- [The task]: Print the listing from its top line through the line containing "lab bench: (157, 219)", nothing more, and leave out the pictures.

- [Extracted information]:

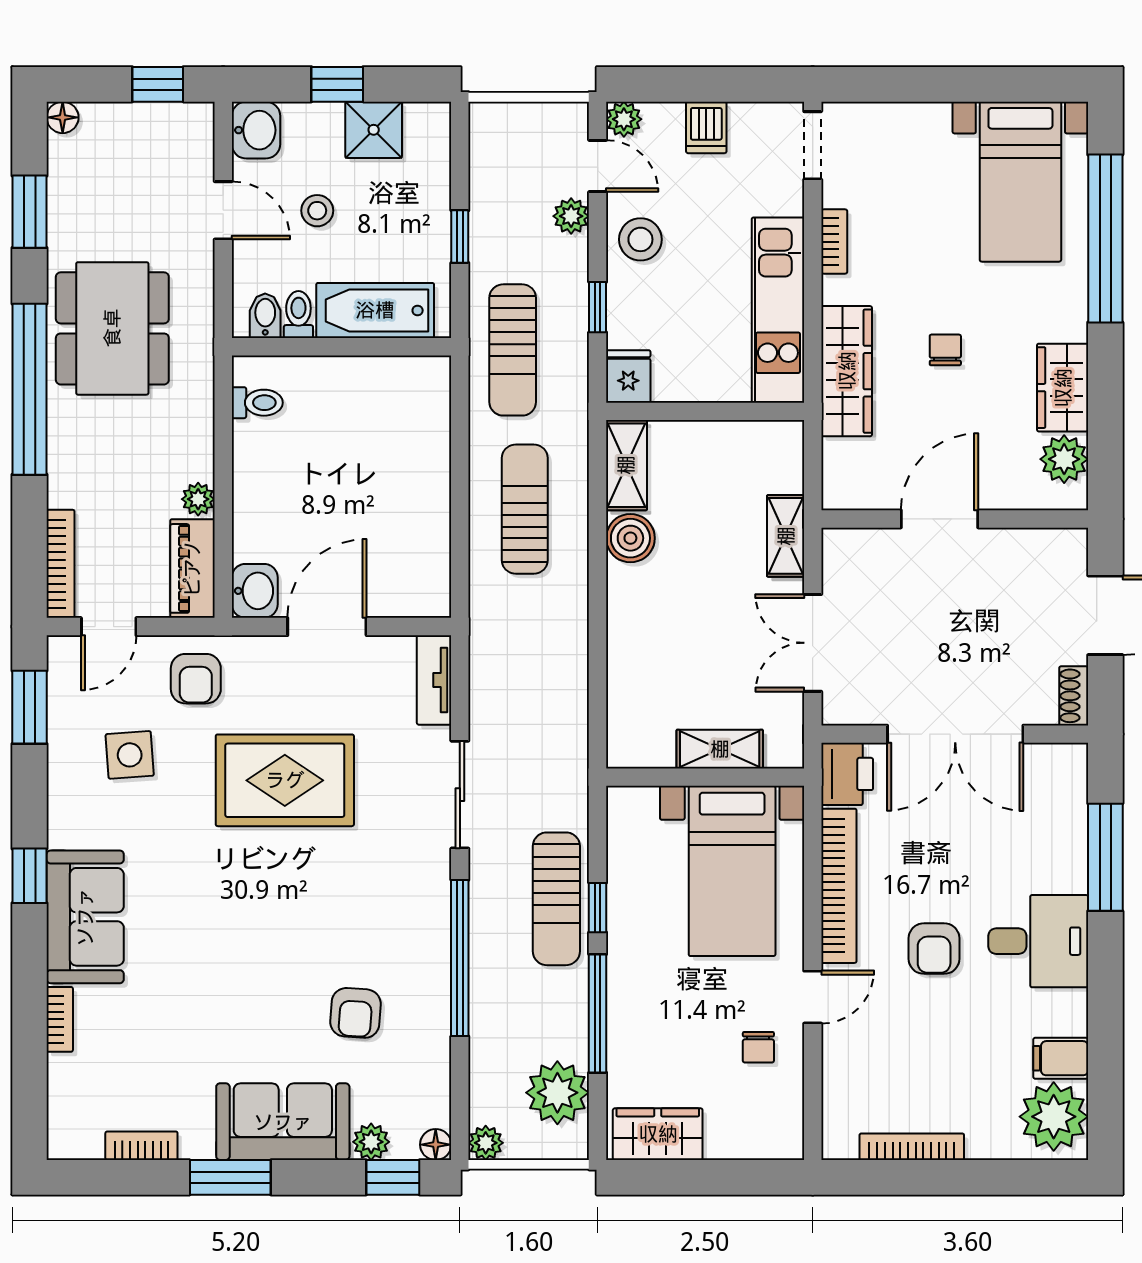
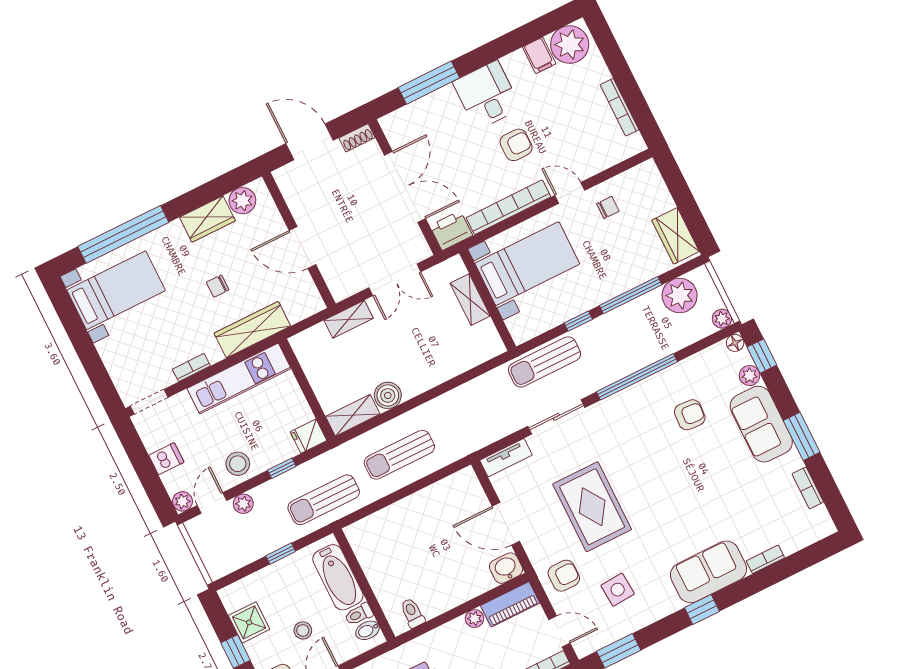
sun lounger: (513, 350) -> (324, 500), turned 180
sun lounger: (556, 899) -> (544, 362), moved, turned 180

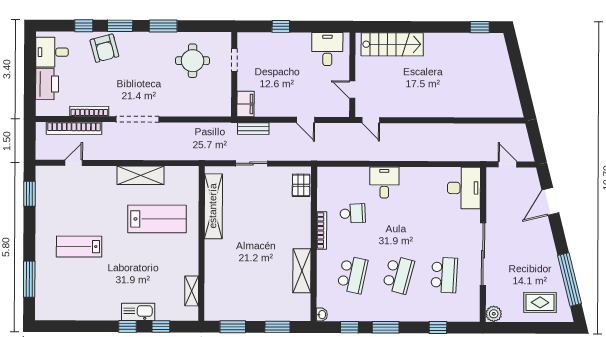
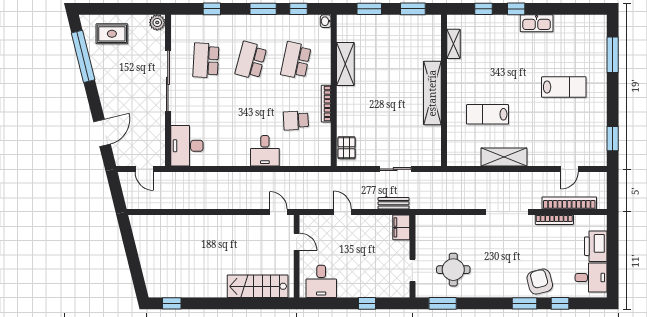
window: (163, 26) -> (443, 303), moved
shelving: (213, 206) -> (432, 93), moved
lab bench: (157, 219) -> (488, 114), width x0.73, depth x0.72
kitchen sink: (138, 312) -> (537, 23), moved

- [Task answer]:
sun lounger: (513, 350) -> (324, 500), turned 180
sun lounger: (556, 899) -> (544, 362), moved, turned 180

window: (163, 26) -> (443, 303), moved
shelving: (213, 206) -> (432, 93), moved
lab bench: (157, 219) -> (488, 114), width x0.73, depth x0.72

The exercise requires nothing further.